__Exercise details__. Using the entries below, quote exactly the span of lines that begins with the line containing "white pawn [122,341,157,386]" and ends with the final line.

[Recorded data — start]

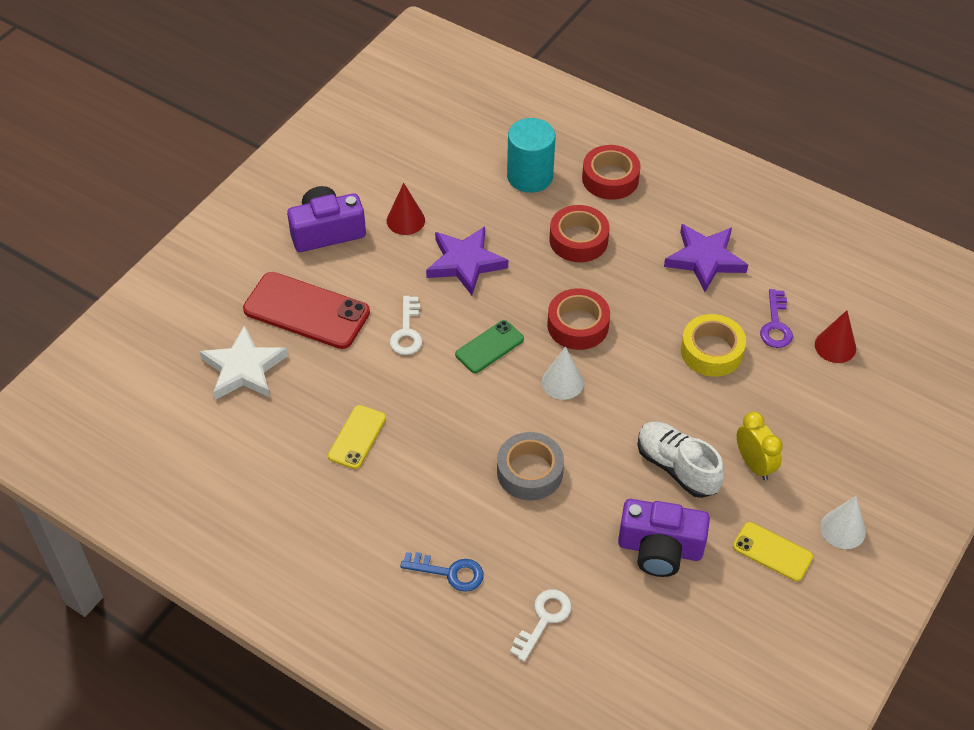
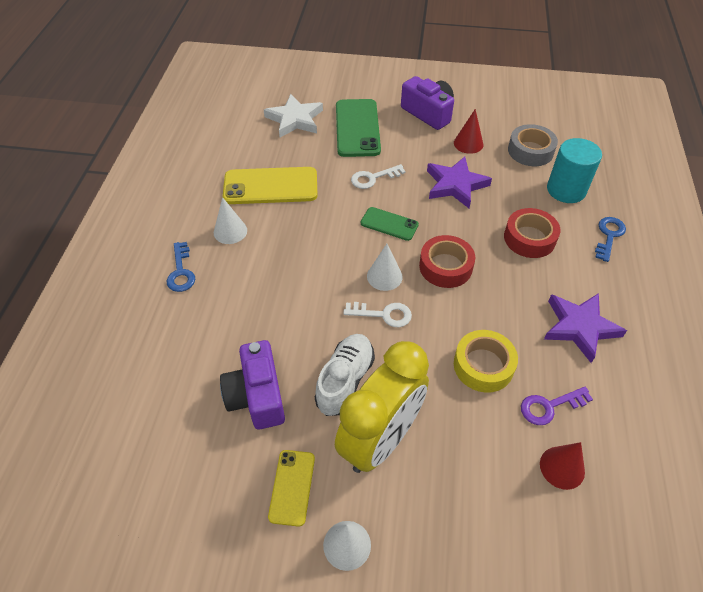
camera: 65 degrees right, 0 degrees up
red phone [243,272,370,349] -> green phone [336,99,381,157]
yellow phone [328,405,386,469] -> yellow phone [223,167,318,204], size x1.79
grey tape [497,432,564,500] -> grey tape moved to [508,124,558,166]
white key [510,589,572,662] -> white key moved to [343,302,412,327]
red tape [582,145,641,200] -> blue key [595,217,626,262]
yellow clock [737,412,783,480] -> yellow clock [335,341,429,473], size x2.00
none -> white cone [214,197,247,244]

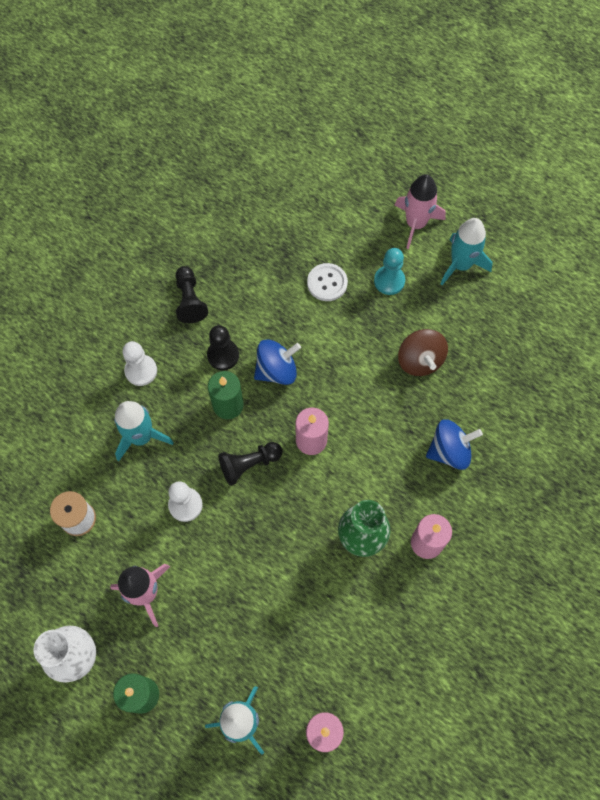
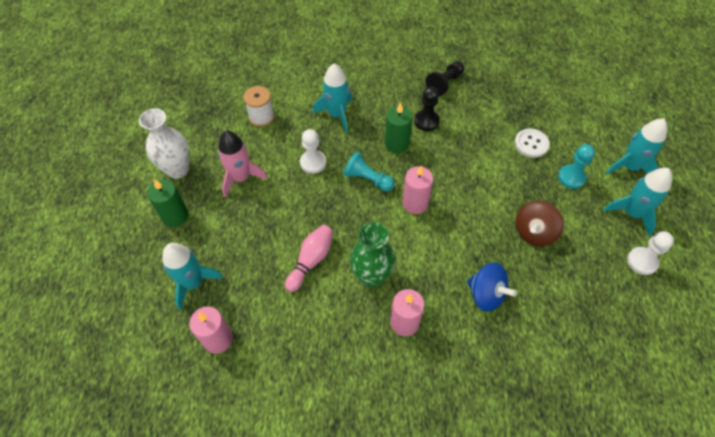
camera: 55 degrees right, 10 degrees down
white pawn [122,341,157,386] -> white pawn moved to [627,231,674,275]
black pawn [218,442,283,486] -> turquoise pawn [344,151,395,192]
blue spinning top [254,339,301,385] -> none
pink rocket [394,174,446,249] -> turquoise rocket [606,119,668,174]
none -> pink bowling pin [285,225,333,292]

[Recorded data — finish]

__Answer for the task__.
white pawn [122,341,157,386] -> white pawn moved to [627,231,674,275]
black pawn [218,442,283,486] -> turquoise pawn [344,151,395,192]
blue spinning top [254,339,301,385] -> none
pink rocket [394,174,446,249] -> turquoise rocket [606,119,668,174]
none -> pink bowling pin [285,225,333,292]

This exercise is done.